## Exercise description
Write out exactly the lines below from the one containing "moved,sphere (ash-grey),<159 193>,,<601" to the last, both ends kept, and nothing more; skip all pictures.

## Information shown
☆ ☆ ☆ ☆
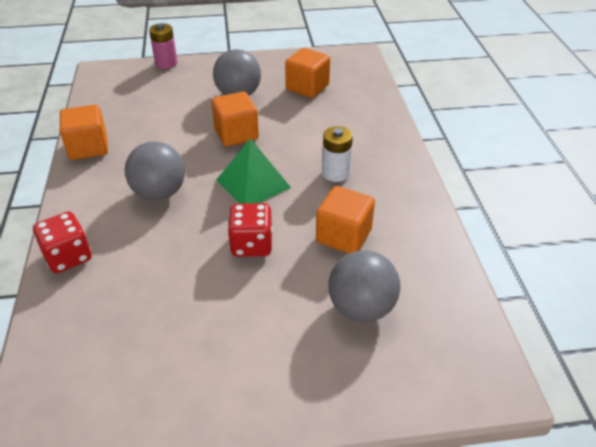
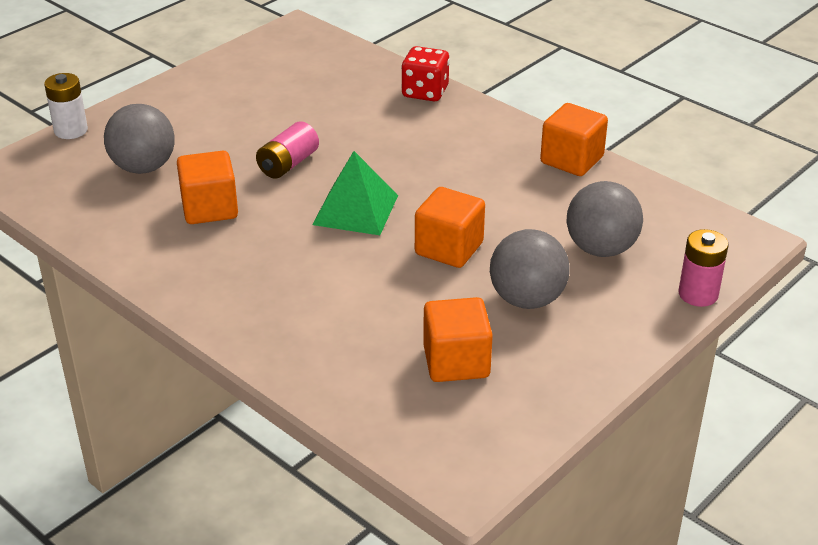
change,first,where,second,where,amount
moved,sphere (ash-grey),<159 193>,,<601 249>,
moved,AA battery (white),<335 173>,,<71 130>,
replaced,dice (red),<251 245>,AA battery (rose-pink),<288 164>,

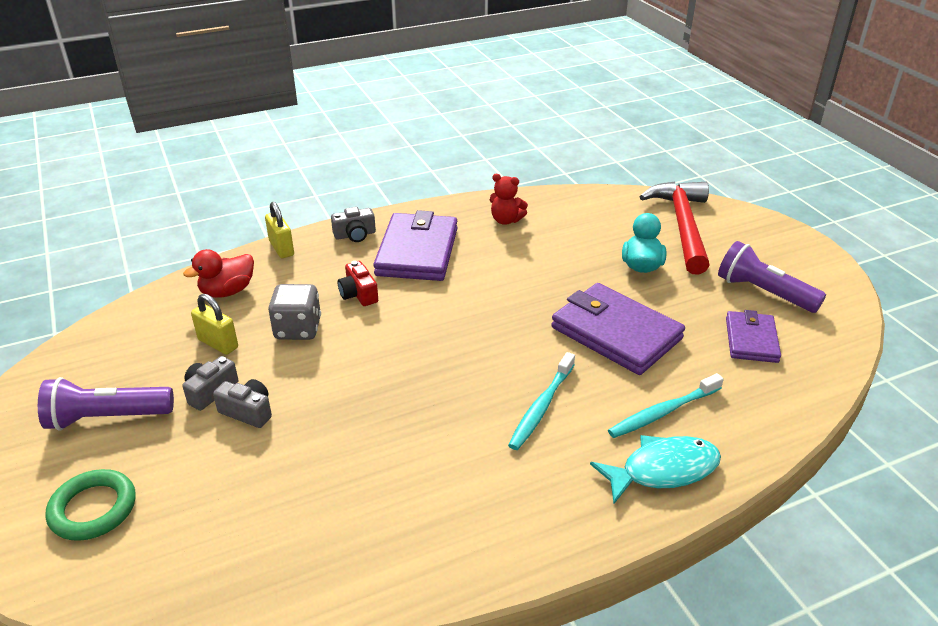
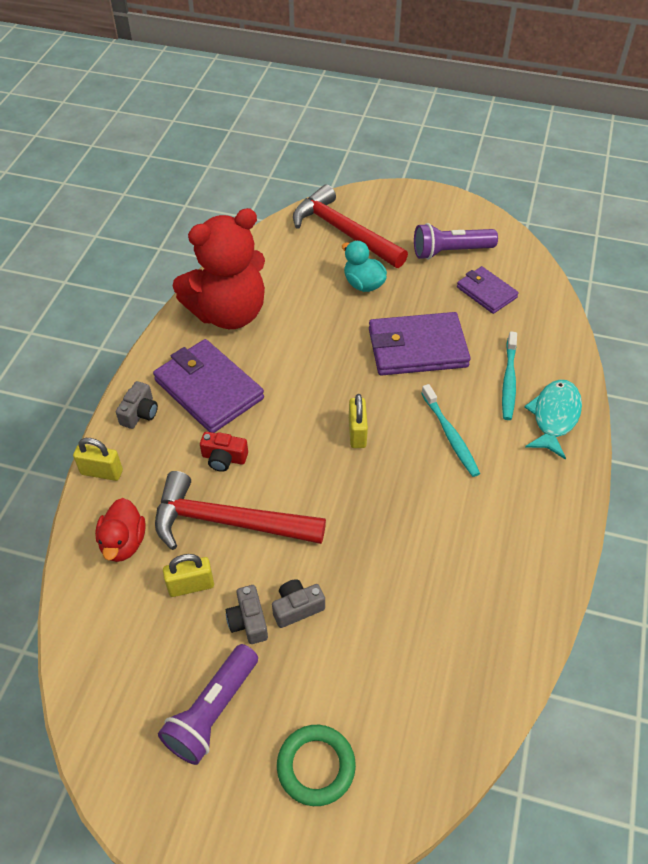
change,first,where,second,where,amount
added,,,padlock (bright yellow),<357 433>,
replaced,dice (ash-grey),<298 329>,carpenter's hammer (red),<228 522>,
resized,teddy (red),<506 220>,,<229 313>,x2.47

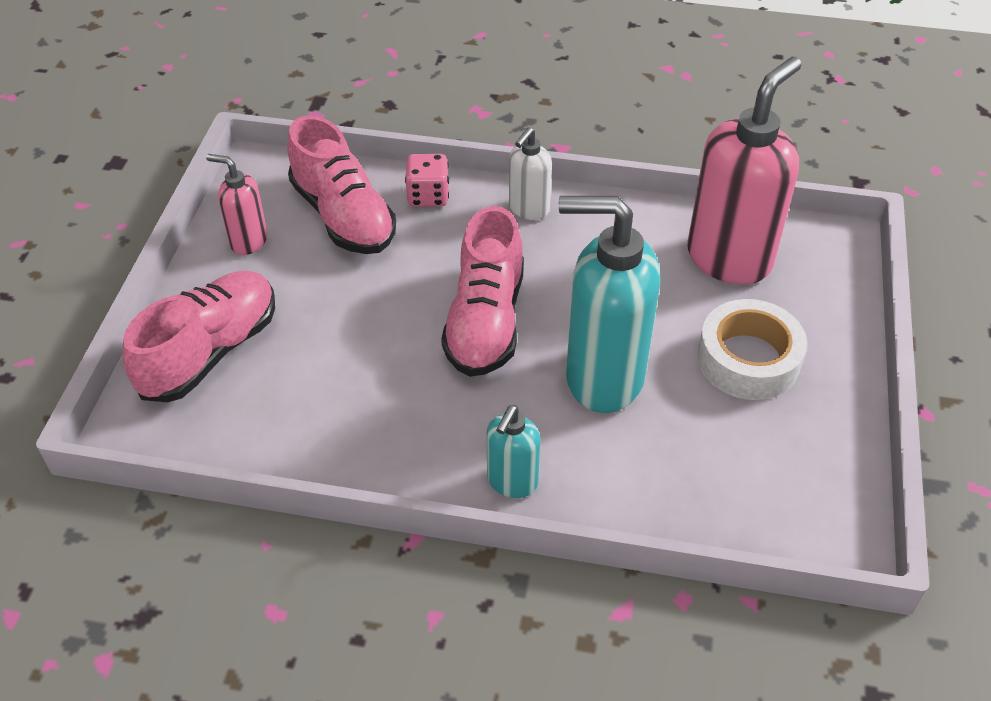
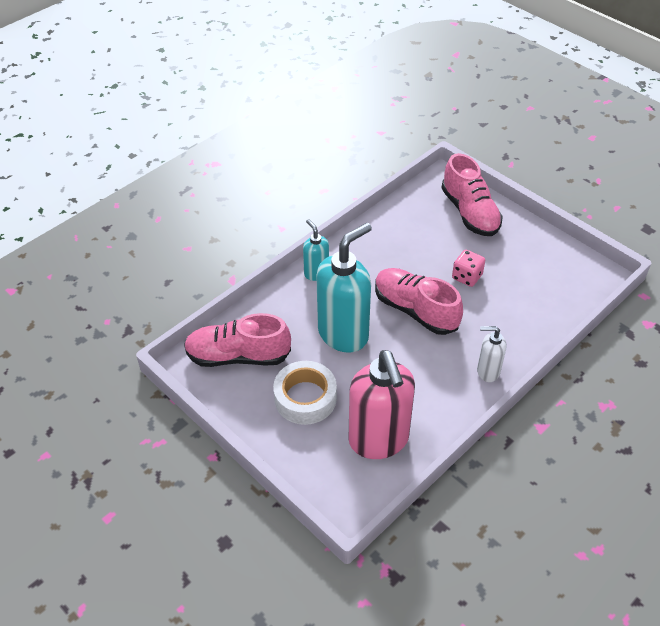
change,first,where,second,where,amount
removed,soap dispenser (rose-pink),<248 241>,,,
moved,shoe (rose-pink),<343 216>,,<238 356>,
moved,dice (rose-pink),<428 196>,,<467 277>,
turned,soap dispenser (white),<528 209>,,<487 371>,60 degrees counterclockwise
☆ ☆ ☆ ☆
## Solution for this task
moved,sphere (ash-grey),<159 193>,,<601 249>,
moved,AA battery (white),<335 173>,,<71 130>,
replaced,dice (red),<251 245>,AA battery (rose-pink),<288 164>,

change,first,where,second,where,amount
added,,,padlock (bright yellow),<357 433>,
replaced,dice (ash-grey),<298 329>,carpenter's hammer (red),<228 522>,
resized,teddy (red),<506 220>,,<229 313>,x2.47

change,first,where,second,where,amount
removed,soap dispenser (rose-pink),<248 241>,,,
moved,shoe (rose-pink),<343 216>,,<238 356>,
moved,dice (rose-pink),<428 196>,,<467 277>,
turned,soap dispenser (white),<528 209>,,<487 371>,60 degrees counterclockwise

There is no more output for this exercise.